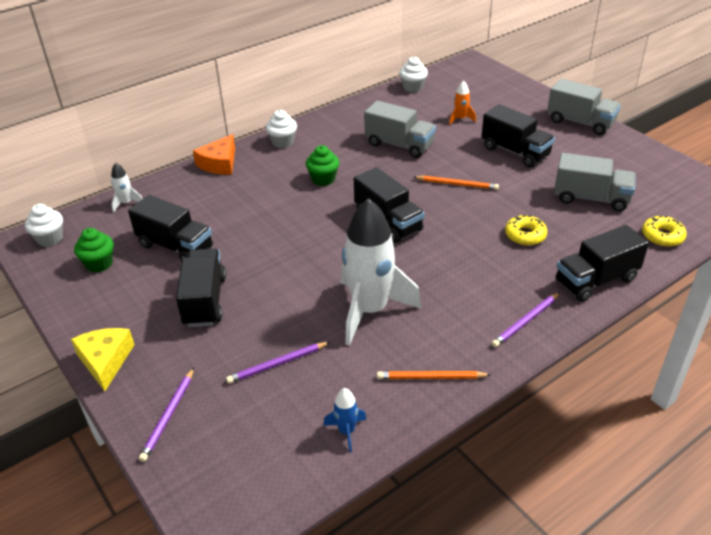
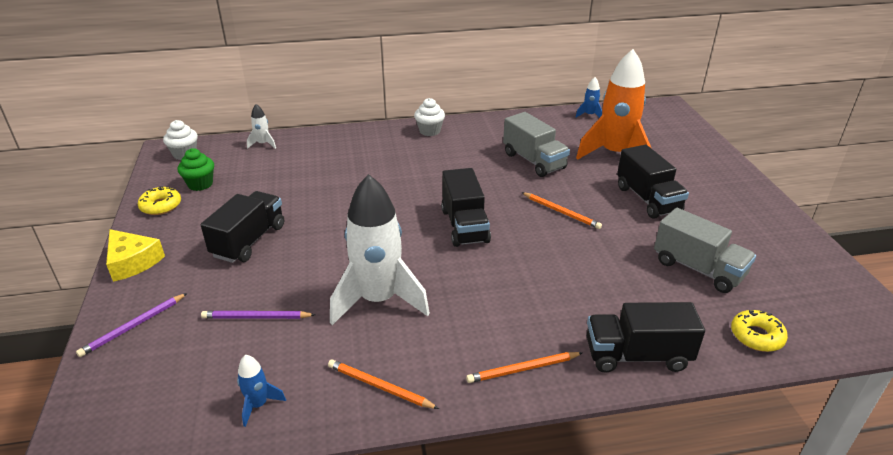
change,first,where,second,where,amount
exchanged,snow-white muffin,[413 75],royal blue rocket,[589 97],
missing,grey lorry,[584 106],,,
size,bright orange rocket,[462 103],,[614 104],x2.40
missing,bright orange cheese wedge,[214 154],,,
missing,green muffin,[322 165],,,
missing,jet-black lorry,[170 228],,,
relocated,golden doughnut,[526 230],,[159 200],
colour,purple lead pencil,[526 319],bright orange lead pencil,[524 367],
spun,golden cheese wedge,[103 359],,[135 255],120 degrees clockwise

→ **EXERCISE DESCRIPTION**
Give back all of the entries above exactly, with the pictures excluded.

→ **RESULT BELOW**
change,first,where,second,where,amount
exchanged,snow-white muffin,[413 75],royal blue rocket,[589 97],
missing,grey lorry,[584 106],,,
size,bright orange rocket,[462 103],,[614 104],x2.40
missing,bright orange cheese wedge,[214 154],,,
missing,green muffin,[322 165],,,
missing,jet-black lorry,[170 228],,,
relocated,golden doughnut,[526 230],,[159 200],
colour,purple lead pencil,[526 319],bright orange lead pencil,[524 367],
spun,golden cheese wedge,[103 359],,[135 255],120 degrees clockwise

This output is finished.